■ THE DATA
---

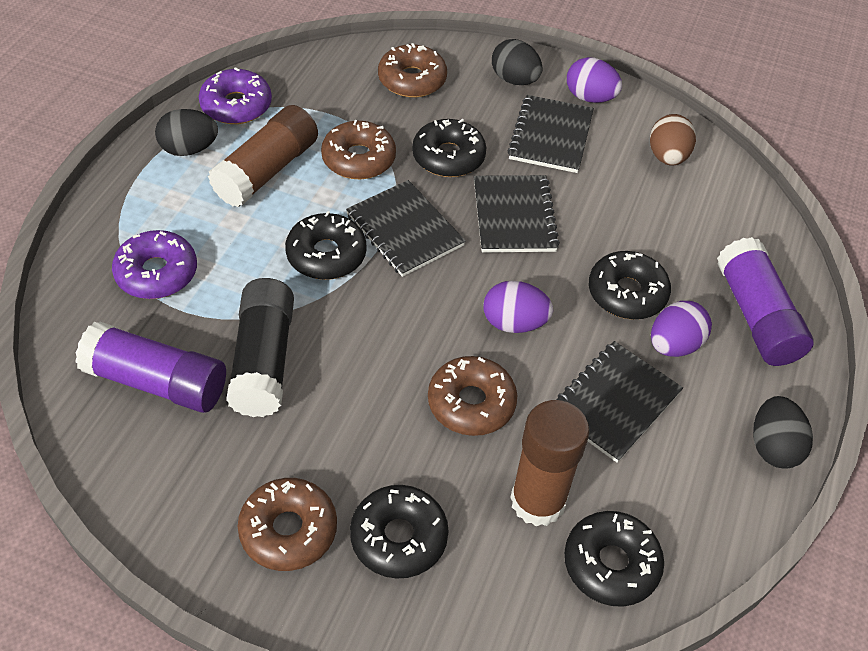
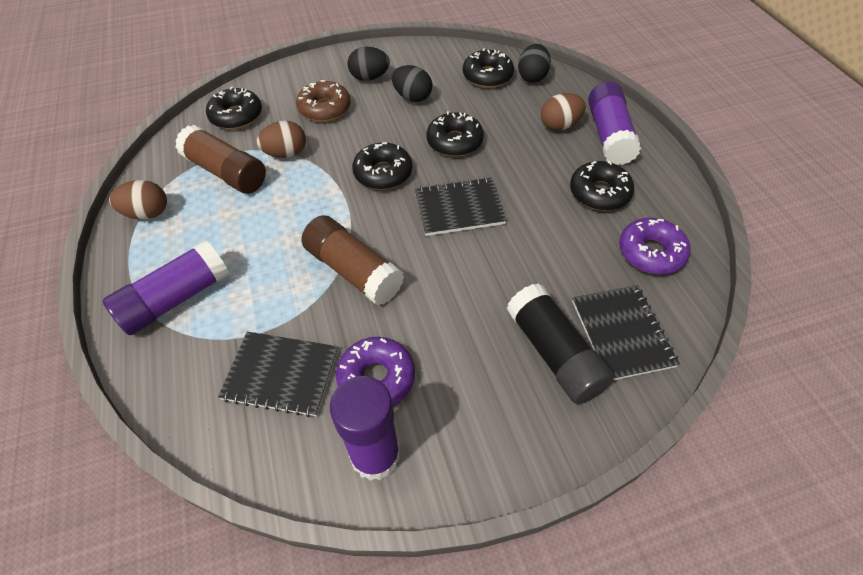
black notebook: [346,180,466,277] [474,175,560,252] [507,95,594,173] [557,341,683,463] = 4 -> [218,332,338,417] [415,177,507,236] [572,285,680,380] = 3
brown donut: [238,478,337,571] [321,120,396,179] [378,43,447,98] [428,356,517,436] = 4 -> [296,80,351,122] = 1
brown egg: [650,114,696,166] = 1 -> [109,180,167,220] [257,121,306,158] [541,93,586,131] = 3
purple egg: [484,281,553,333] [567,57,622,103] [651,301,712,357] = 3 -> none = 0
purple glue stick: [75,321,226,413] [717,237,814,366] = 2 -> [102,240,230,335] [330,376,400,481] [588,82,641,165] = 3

---

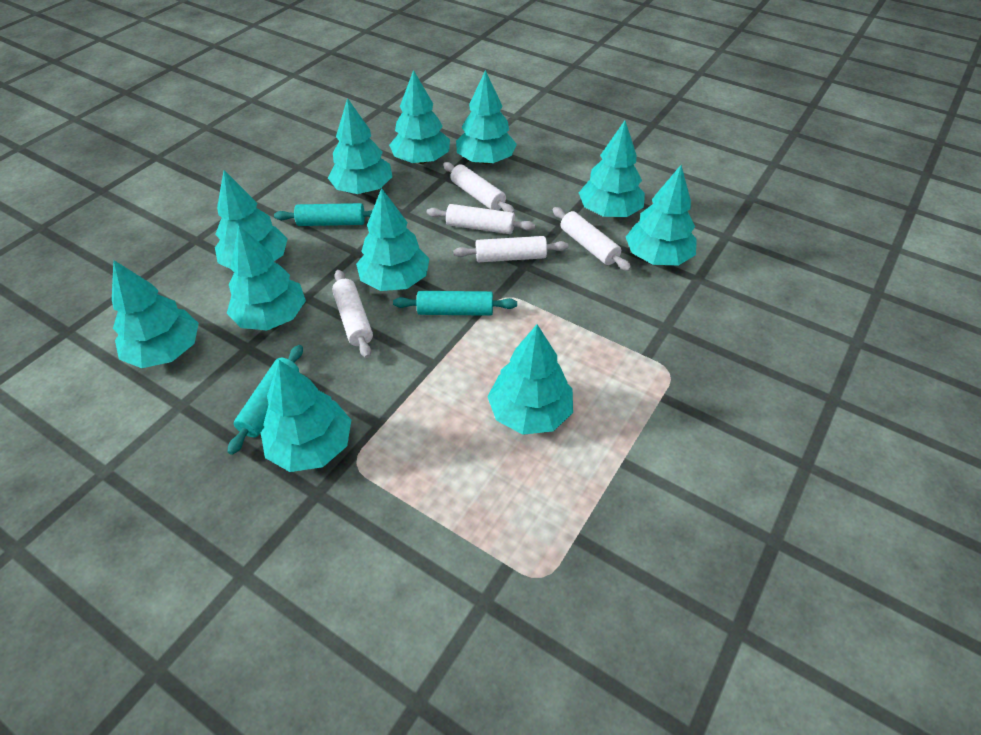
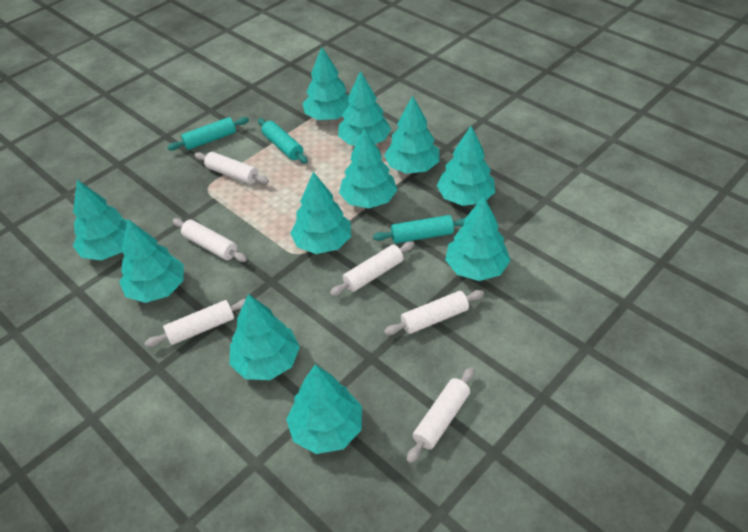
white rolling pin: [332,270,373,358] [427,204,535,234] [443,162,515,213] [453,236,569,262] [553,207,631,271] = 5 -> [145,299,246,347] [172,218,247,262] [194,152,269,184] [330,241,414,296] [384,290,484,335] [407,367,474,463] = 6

---

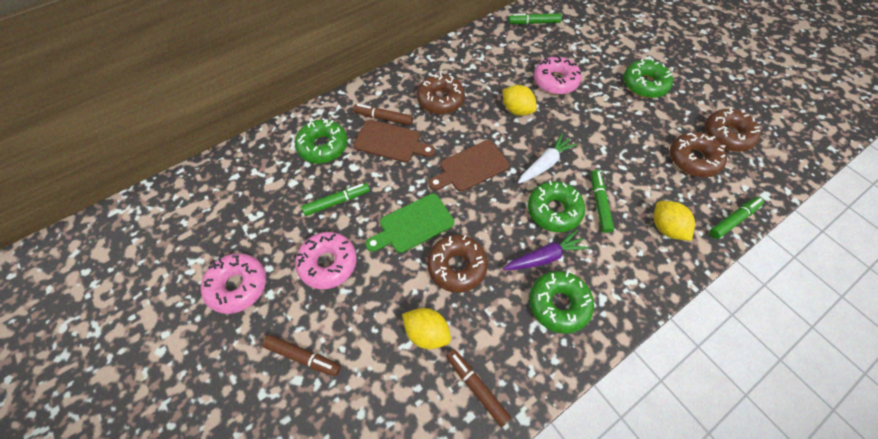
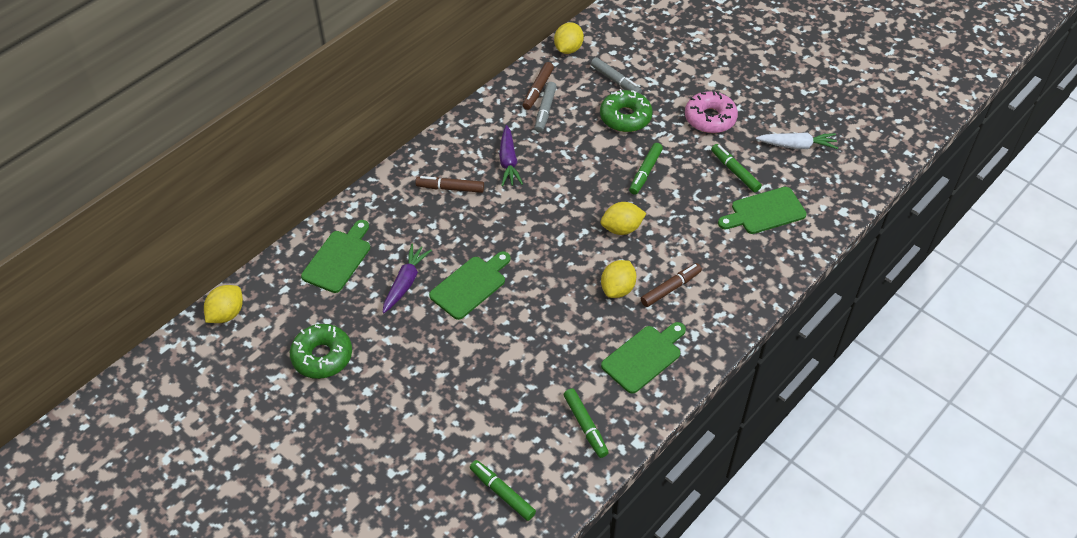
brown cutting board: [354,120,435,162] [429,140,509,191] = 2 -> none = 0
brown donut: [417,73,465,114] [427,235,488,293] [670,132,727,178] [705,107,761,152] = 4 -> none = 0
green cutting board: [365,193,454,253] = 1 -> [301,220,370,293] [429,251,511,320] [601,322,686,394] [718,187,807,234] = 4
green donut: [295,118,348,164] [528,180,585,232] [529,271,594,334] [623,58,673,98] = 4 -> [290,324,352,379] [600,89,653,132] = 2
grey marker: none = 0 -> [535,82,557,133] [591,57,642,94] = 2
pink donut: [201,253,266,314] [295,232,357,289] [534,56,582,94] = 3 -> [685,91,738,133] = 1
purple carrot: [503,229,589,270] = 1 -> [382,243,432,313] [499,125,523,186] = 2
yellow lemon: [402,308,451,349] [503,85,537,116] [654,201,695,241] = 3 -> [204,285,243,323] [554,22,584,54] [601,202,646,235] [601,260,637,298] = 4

---

■ WHAT THE EXERCISE ASKS
An exact copy of the lines above, from the one containing "black notebook: [346,180,466,277]" through the one containing "purple glue stick: [75,321,226,413]", is the whole of the answer.

■ EXERCISE RESULT
black notebook: [346,180,466,277] [474,175,560,252] [507,95,594,173] [557,341,683,463] = 4 -> [218,332,338,417] [415,177,507,236] [572,285,680,380] = 3
brown donut: [238,478,337,571] [321,120,396,179] [378,43,447,98] [428,356,517,436] = 4 -> [296,80,351,122] = 1
brown egg: [650,114,696,166] = 1 -> [109,180,167,220] [257,121,306,158] [541,93,586,131] = 3
purple egg: [484,281,553,333] [567,57,622,103] [651,301,712,357] = 3 -> none = 0
purple glue stick: [75,321,226,413] [717,237,814,366] = 2 -> [102,240,230,335] [330,376,400,481] [588,82,641,165] = 3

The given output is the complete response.